*** Opening Data supplied ***

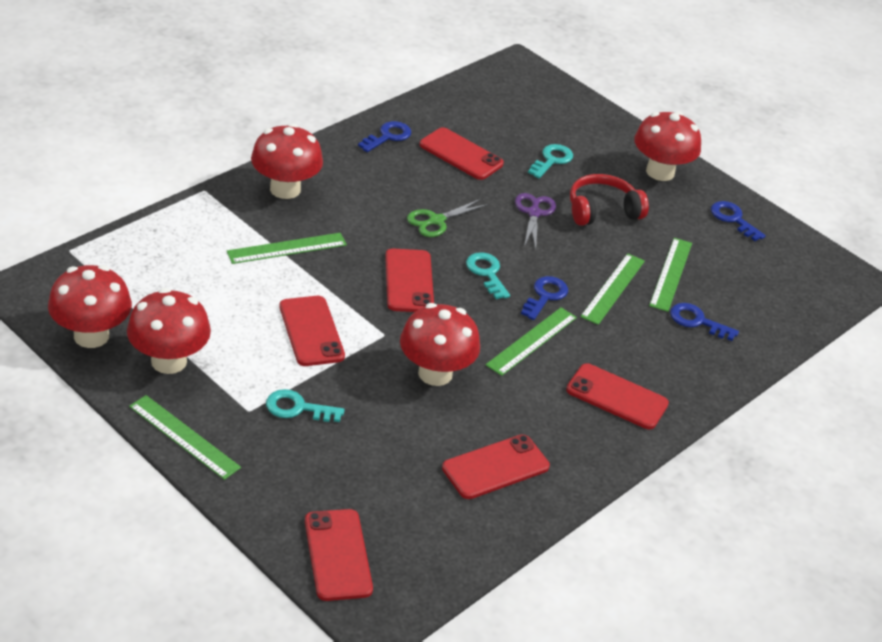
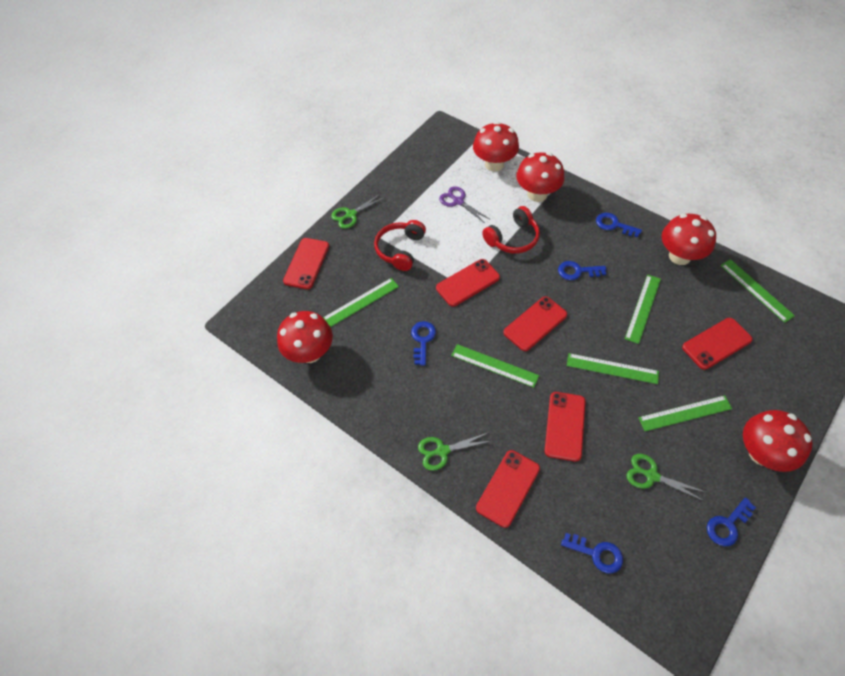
blue key: 4 -> 5
green ruler: 5 -> 6
green scissors: 1 -> 3
red headphones: 1 -> 2
turquoise key: 3 -> 0

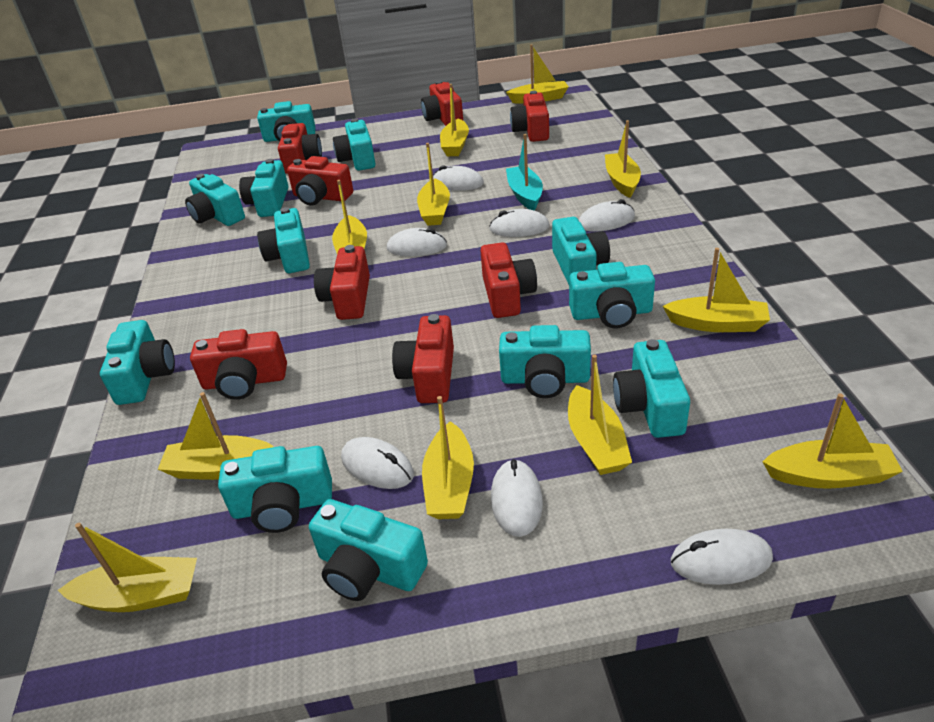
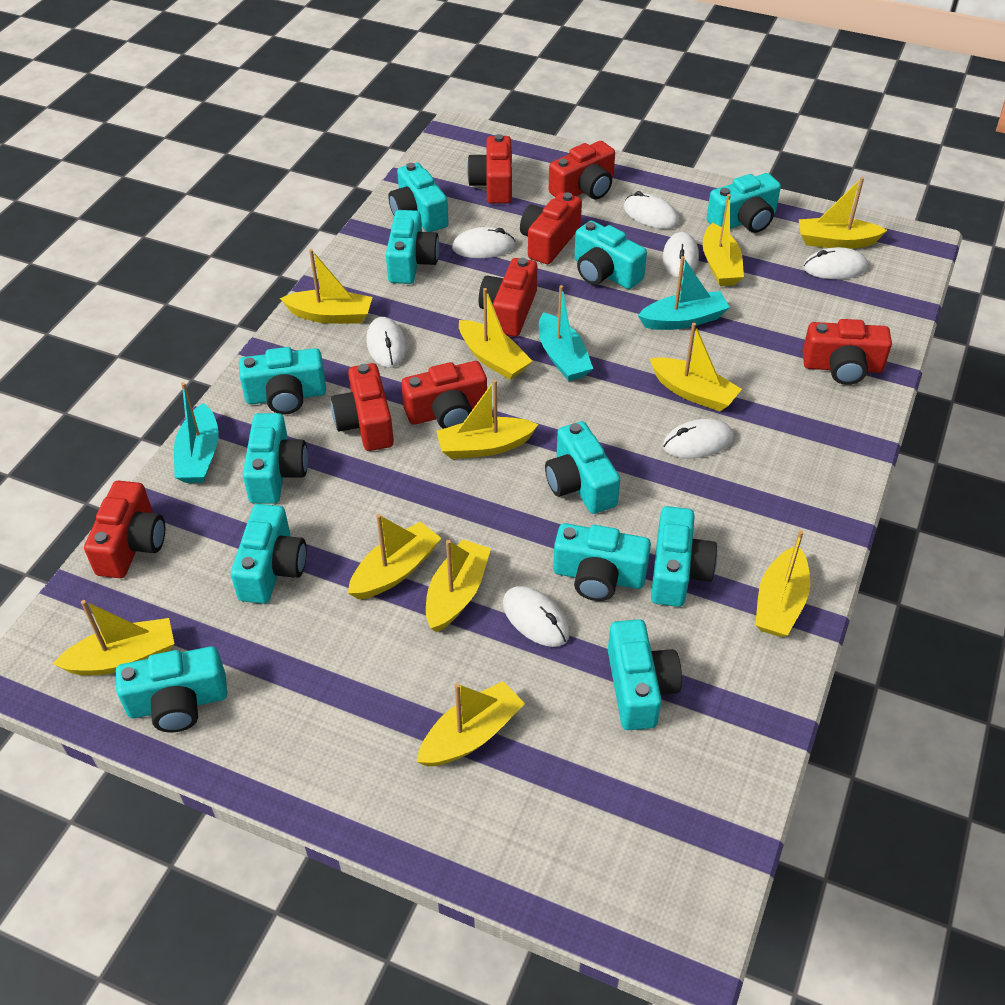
turquoise boat: 1 -> 3

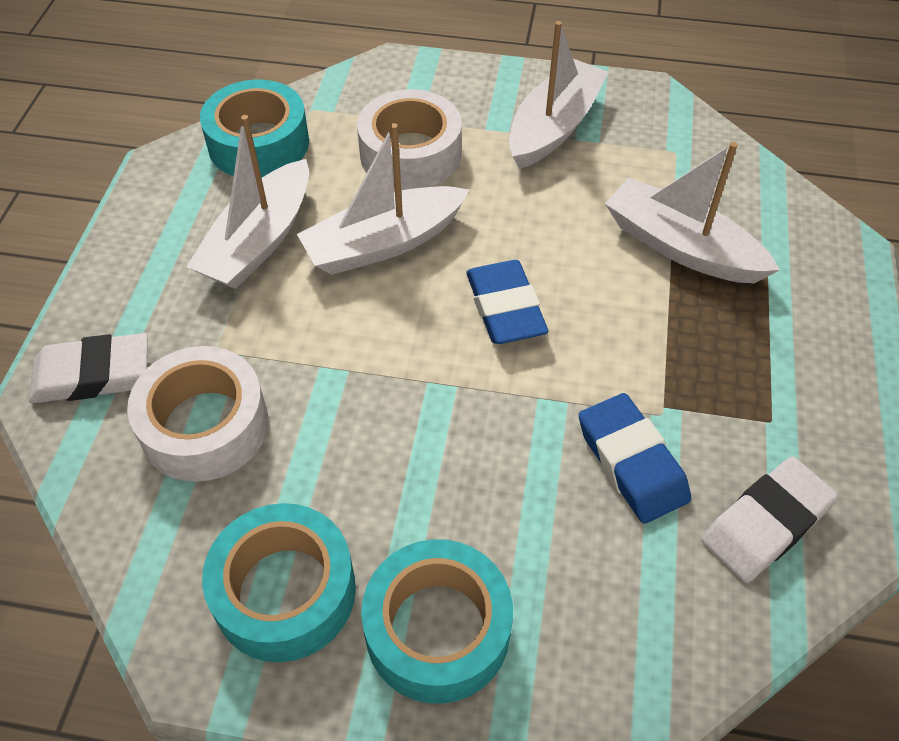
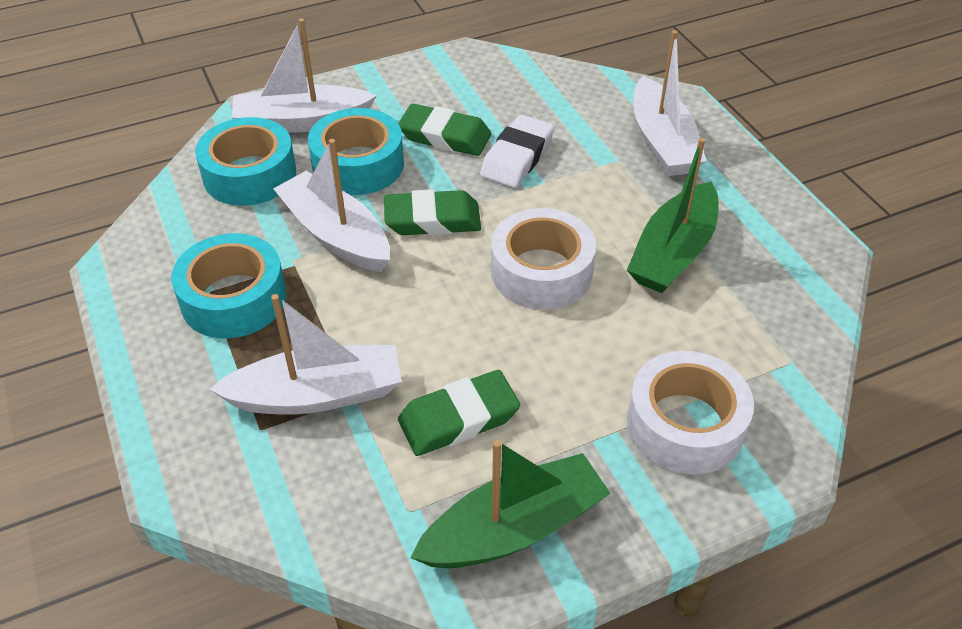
blue eraser: 2 -> 0
green boat: 0 -> 2
green eraser: 0 -> 3
white eraser: 2 -> 1

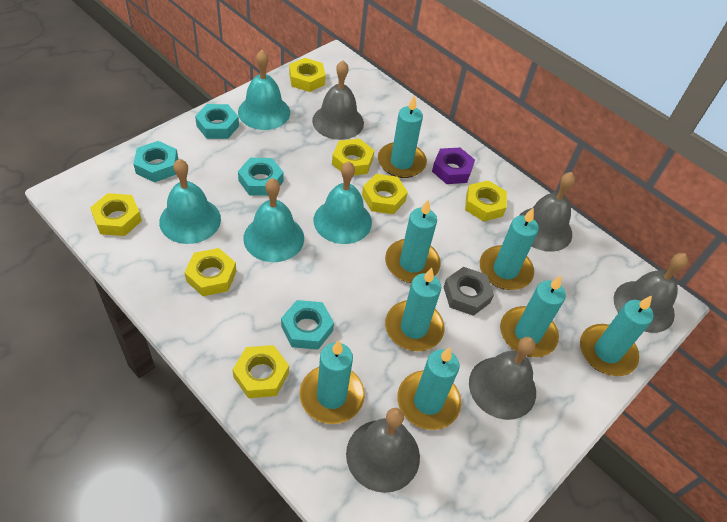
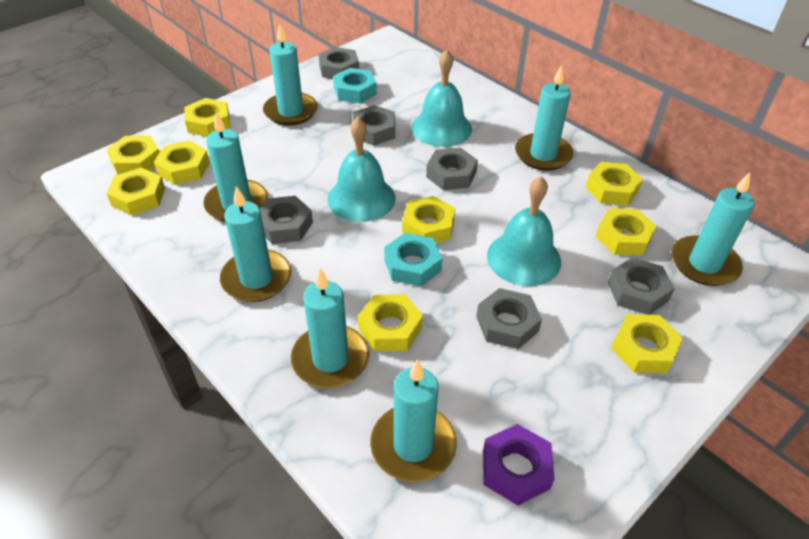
grey bell: 5 -> 0
grey nut: 1 -> 6
turquoise bell: 4 -> 3
turquoise candle: 8 -> 7
turquoise nut: 4 -> 2
yellow nut: 7 -> 9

*** Closing Data supplied ***

*Your goal:* Copy out the lines above, from the one holding "grey bell: 5 -> 0" through the final line, with no other lines.

*Answer box:*
grey bell: 5 -> 0
grey nut: 1 -> 6
turquoise bell: 4 -> 3
turquoise candle: 8 -> 7
turquoise nut: 4 -> 2
yellow nut: 7 -> 9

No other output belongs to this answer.